Challenge
Quote the listing word for word from the line containing "The width and" up to and including the line containing "Locate an element on the screen. object".

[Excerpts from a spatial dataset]

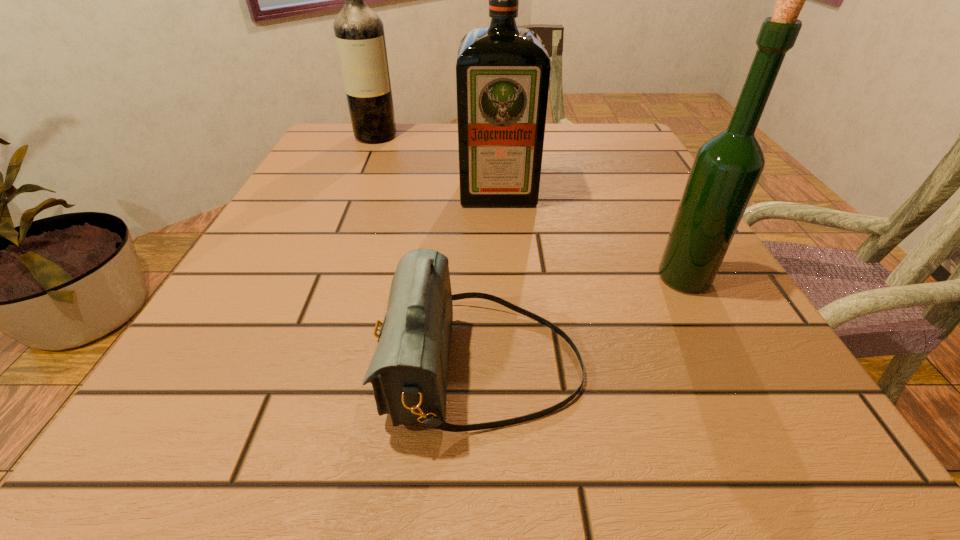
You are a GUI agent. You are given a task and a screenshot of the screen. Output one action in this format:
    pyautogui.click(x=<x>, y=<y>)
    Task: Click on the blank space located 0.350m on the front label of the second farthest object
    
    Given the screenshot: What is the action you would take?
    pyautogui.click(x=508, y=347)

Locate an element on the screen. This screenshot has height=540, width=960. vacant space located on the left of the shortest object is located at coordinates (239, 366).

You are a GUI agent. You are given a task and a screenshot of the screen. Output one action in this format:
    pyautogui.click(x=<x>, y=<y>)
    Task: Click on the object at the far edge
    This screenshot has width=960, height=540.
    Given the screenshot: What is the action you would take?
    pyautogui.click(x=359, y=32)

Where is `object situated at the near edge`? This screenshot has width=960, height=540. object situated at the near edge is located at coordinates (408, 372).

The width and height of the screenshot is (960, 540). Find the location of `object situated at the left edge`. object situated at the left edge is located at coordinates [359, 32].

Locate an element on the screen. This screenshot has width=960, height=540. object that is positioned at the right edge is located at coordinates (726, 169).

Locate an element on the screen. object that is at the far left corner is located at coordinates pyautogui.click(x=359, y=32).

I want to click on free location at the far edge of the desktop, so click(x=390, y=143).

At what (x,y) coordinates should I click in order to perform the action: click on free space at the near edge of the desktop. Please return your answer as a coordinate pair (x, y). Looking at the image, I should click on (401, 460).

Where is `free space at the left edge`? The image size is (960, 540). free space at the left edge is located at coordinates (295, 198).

Answer to this problem
The width and height of the screenshot is (960, 540). Find the location of `object situated at the left edge`. object situated at the left edge is located at coordinates [359, 32].

Locate an element on the screen. This screenshot has width=960, height=540. object that is positioned at the right edge is located at coordinates (726, 169).

Locate an element on the screen. object that is at the far left corner is located at coordinates pyautogui.click(x=359, y=32).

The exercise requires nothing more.